Without any of the pictures, set down the data below exactly.

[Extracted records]
◆ ◆ ◆

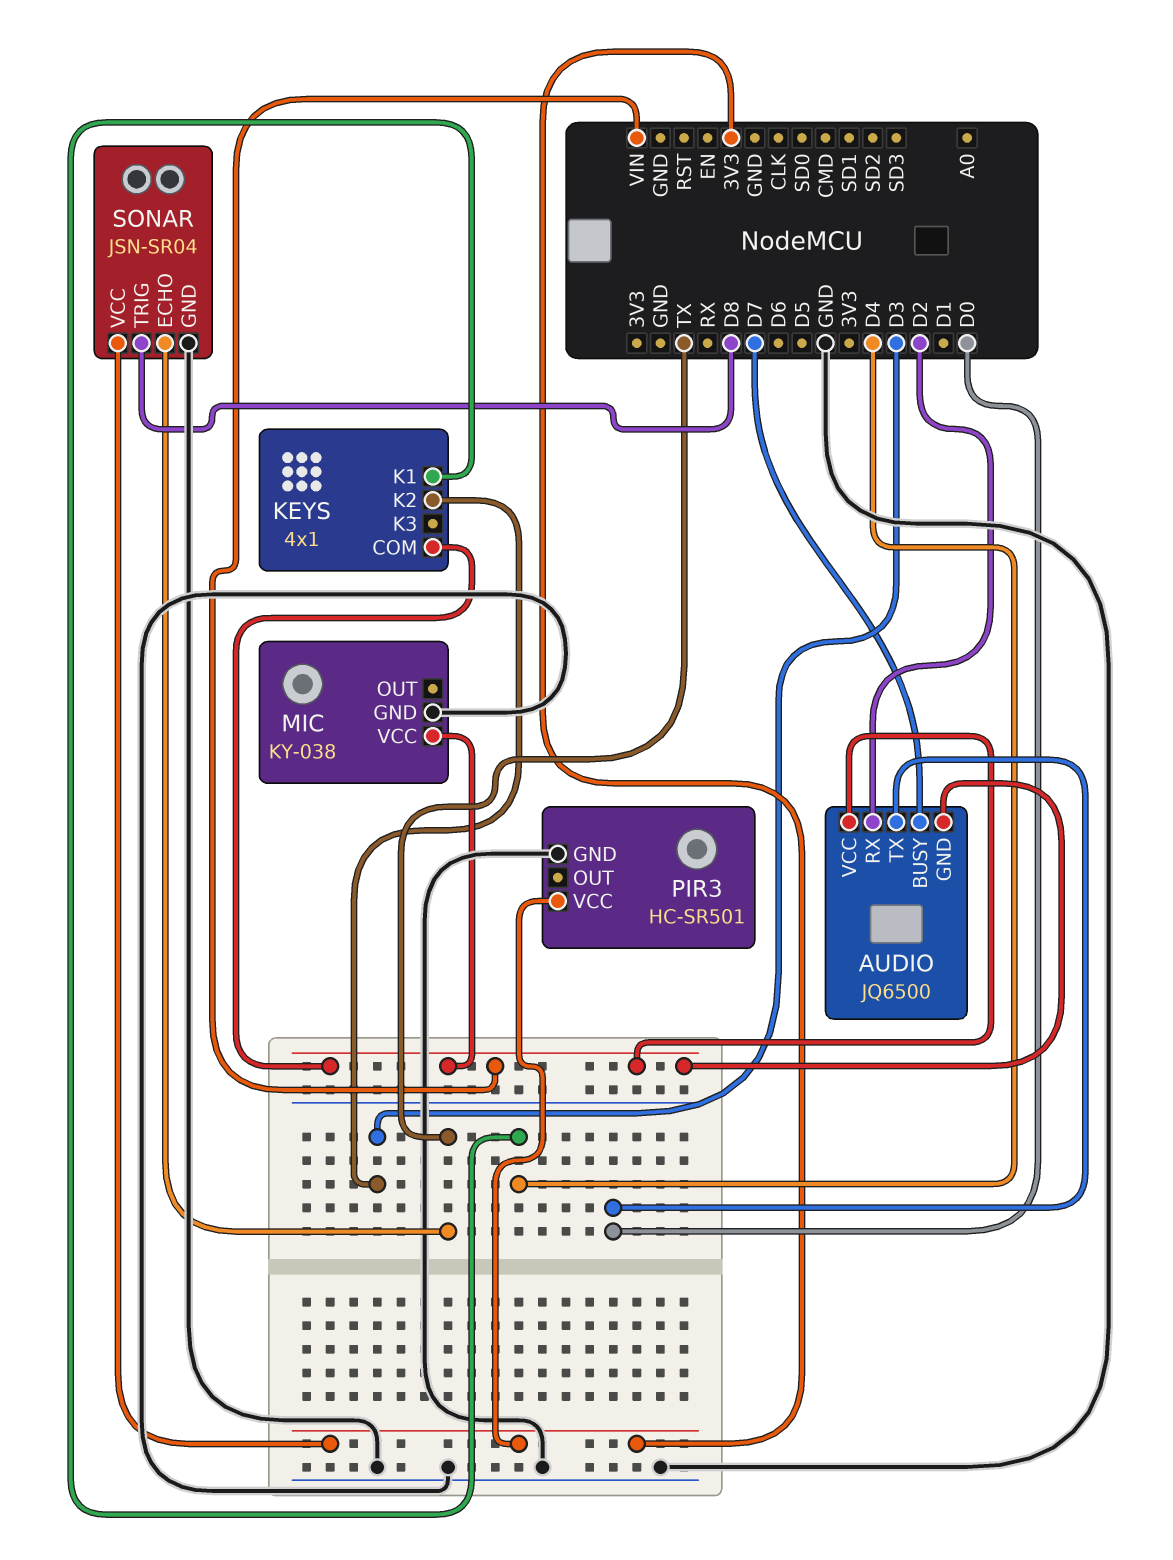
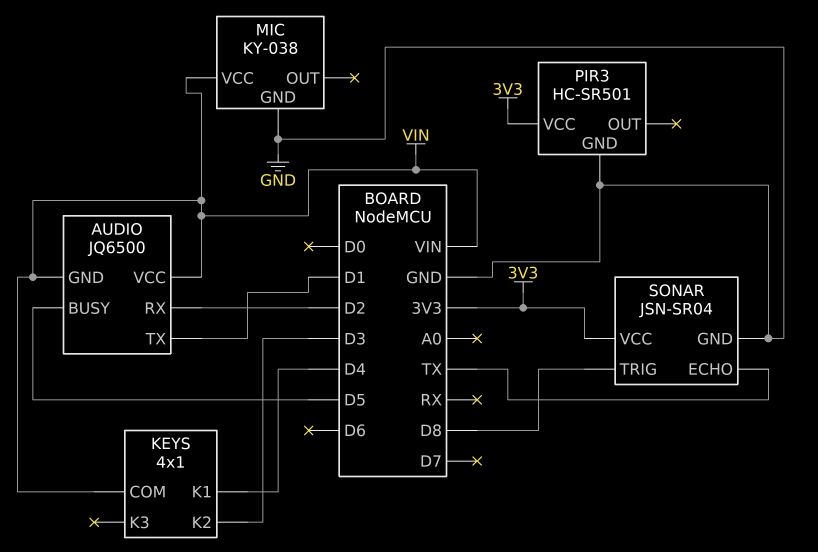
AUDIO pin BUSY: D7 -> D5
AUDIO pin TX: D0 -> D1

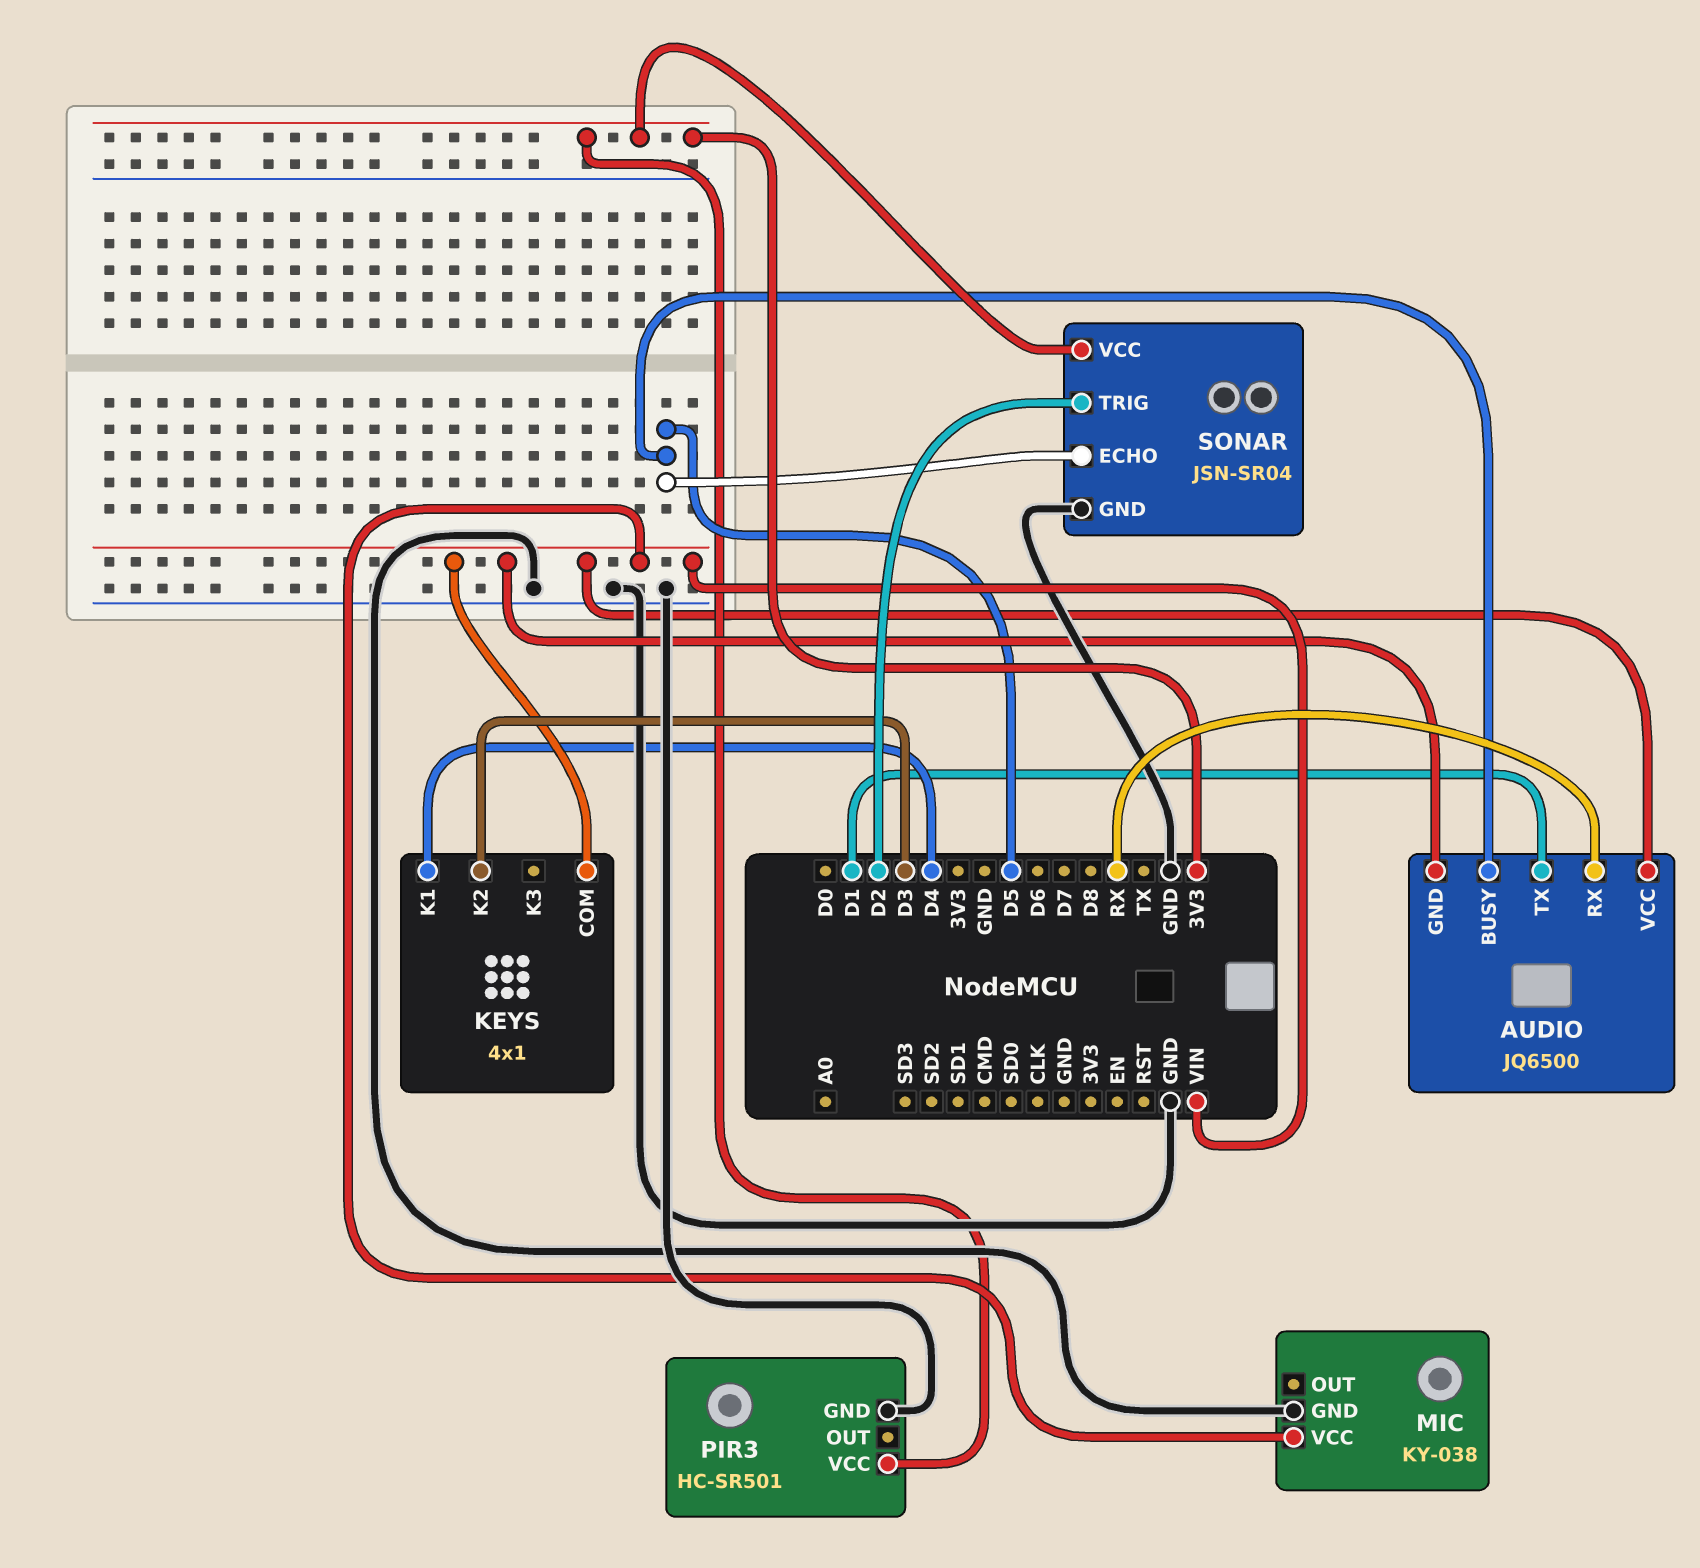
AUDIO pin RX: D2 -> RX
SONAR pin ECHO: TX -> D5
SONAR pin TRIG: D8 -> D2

◆ ◆ ◆

:: RESPONSE ::
AUDIO pin BUSY: D7 -> D5
AUDIO pin TX: D0 -> D1

AUDIO pin RX: D2 -> RX
SONAR pin ECHO: TX -> D5
SONAR pin TRIG: D8 -> D2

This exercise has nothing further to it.